[Object correspondence data]

----------------

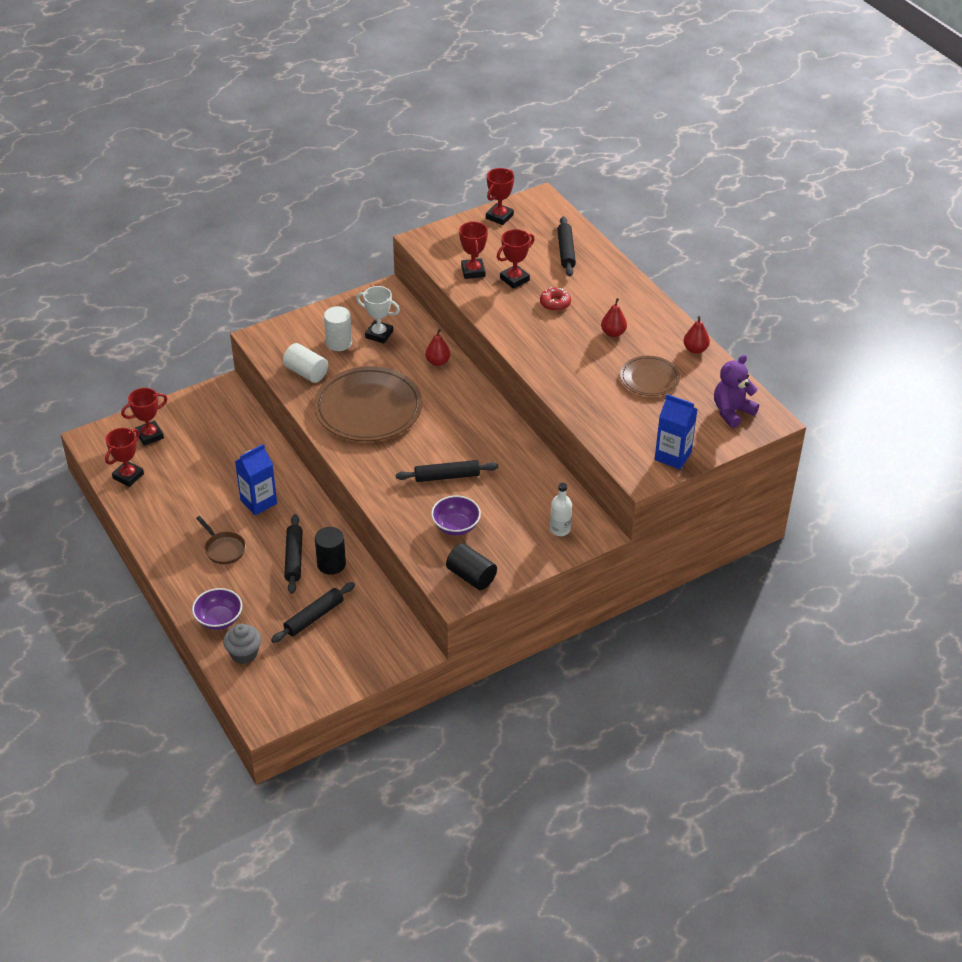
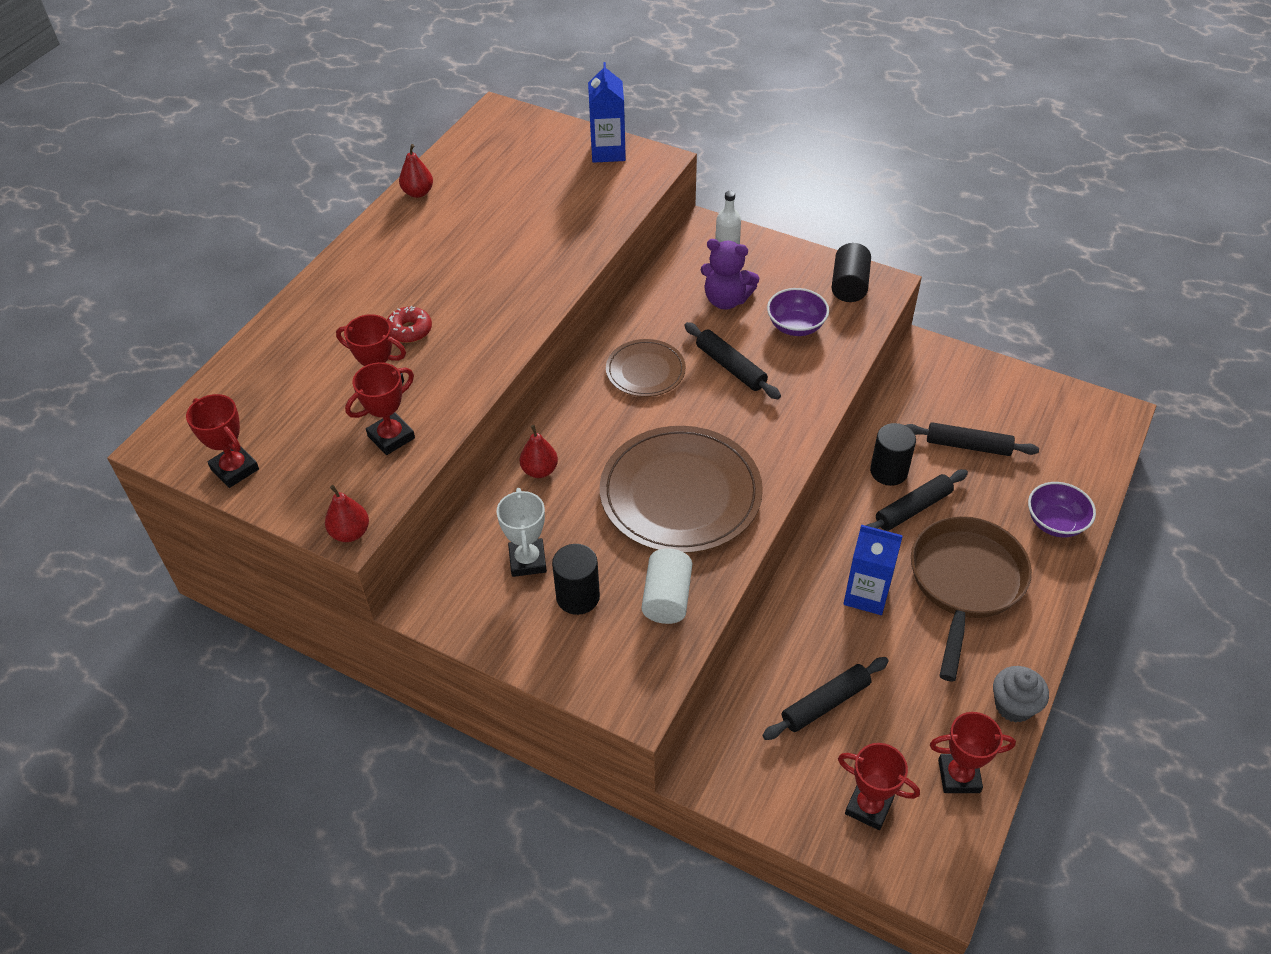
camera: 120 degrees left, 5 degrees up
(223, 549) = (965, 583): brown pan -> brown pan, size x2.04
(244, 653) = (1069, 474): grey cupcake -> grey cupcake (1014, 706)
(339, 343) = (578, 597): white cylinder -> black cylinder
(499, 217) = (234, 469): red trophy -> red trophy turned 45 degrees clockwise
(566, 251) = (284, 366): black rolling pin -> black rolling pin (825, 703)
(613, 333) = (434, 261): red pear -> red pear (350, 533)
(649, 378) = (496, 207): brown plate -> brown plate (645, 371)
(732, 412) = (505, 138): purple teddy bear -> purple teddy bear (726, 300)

----------------

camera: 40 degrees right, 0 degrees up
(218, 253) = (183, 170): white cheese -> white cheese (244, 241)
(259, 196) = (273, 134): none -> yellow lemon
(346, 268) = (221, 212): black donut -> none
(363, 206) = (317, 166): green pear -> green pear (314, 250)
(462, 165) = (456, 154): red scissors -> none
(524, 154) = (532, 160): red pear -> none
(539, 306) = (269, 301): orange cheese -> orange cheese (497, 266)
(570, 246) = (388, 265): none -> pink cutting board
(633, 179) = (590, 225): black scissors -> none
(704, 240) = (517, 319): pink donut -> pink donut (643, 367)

----------------

_Task instructions_
Reproduce only the lines above spanning from the line containing "camera: 120 degrees left, 5 degrees up" through the line containing "(613, 333) = (434, 261): red", word for word.

_Response to the task_
camera: 120 degrees left, 5 degrees up
(223, 549) = (965, 583): brown pan -> brown pan, size x2.04
(244, 653) = (1069, 474): grey cupcake -> grey cupcake (1014, 706)
(339, 343) = (578, 597): white cylinder -> black cylinder
(499, 217) = (234, 469): red trophy -> red trophy turned 45 degrees clockwise
(566, 251) = (284, 366): black rolling pin -> black rolling pin (825, 703)
(613, 333) = (434, 261): red pear -> red pear (350, 533)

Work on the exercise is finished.